## Coordinate-based object records
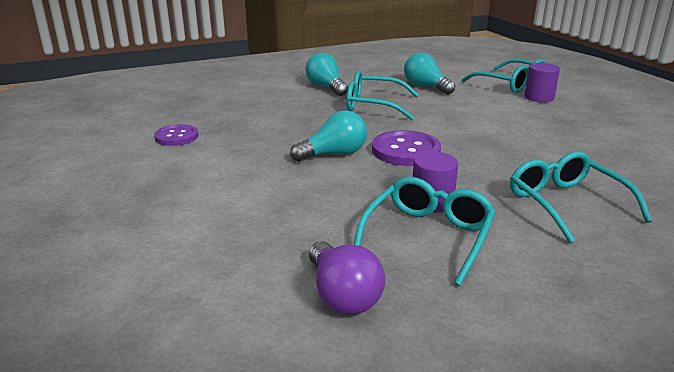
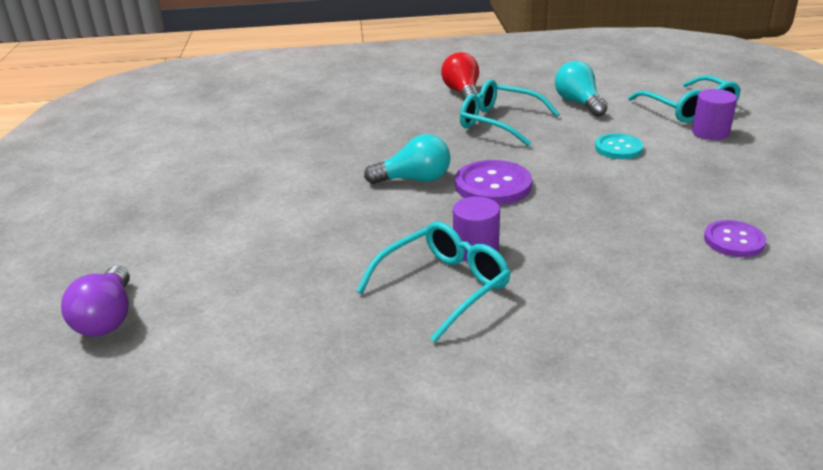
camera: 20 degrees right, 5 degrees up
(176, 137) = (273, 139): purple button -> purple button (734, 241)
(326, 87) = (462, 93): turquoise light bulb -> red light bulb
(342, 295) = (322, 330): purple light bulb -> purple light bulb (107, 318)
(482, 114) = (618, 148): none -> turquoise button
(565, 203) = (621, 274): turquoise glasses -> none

* * *

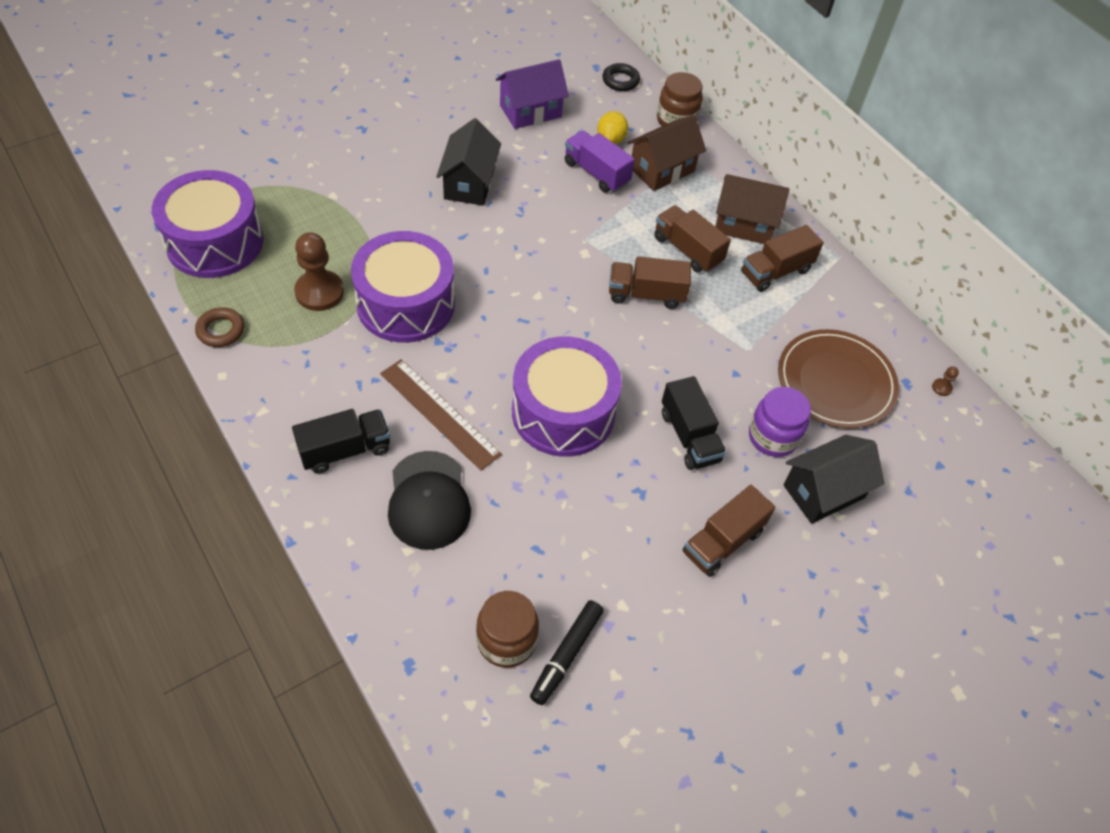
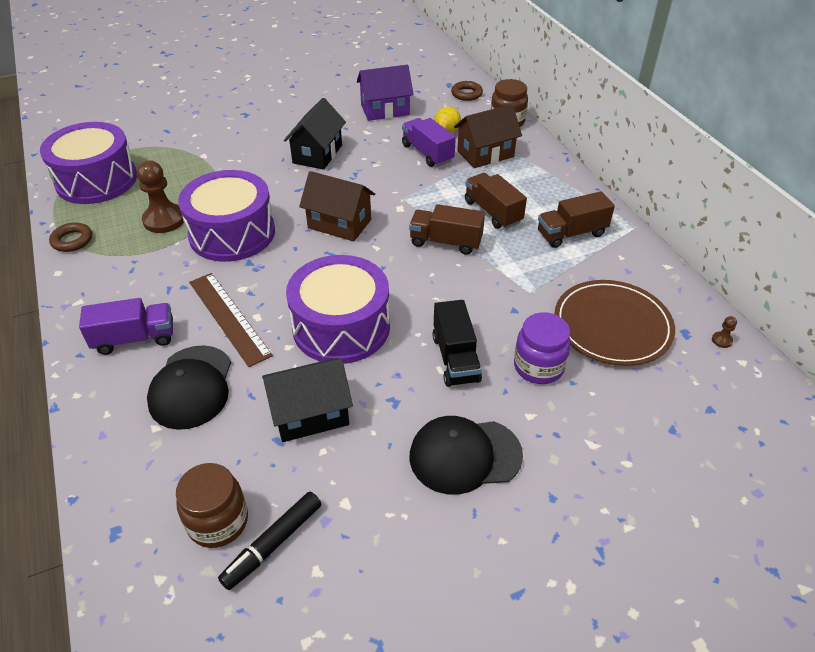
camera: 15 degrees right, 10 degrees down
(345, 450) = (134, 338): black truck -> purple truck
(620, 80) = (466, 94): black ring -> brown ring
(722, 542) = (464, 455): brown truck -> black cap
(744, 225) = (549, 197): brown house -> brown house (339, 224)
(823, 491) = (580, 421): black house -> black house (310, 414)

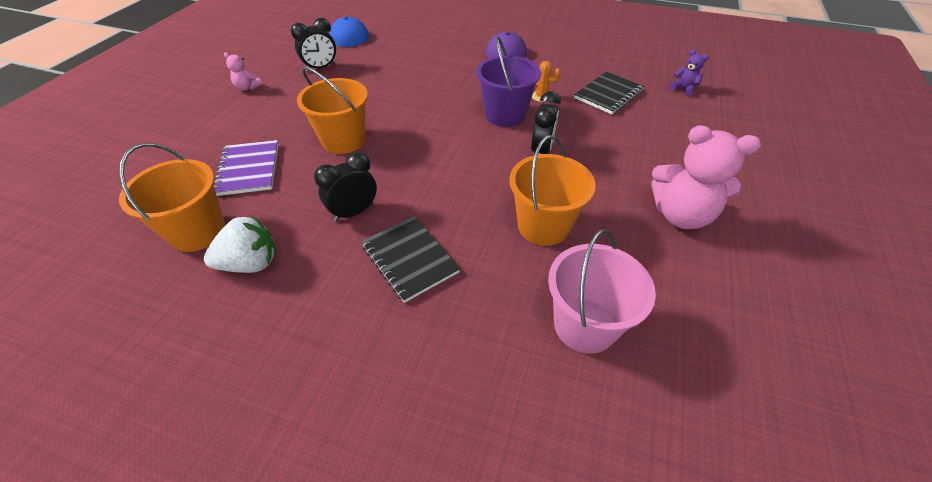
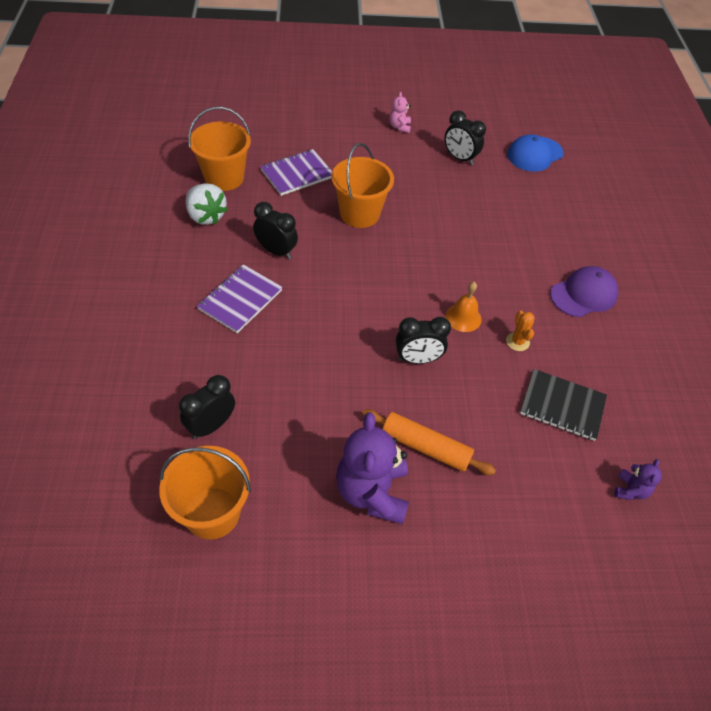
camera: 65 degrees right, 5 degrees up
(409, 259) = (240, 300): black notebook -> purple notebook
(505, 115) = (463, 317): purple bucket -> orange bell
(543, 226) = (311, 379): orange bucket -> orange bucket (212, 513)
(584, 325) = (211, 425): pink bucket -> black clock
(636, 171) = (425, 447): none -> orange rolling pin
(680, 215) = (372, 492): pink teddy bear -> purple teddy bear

## Instructions for the task
What is asked for is an exact copy of the lines above from the one containing "(636, 171) = (425, 447): none" through the one containing "(680, 215) = (372, 492): pink", and only those.

## Expected answer
(636, 171) = (425, 447): none -> orange rolling pin
(680, 215) = (372, 492): pink teddy bear -> purple teddy bear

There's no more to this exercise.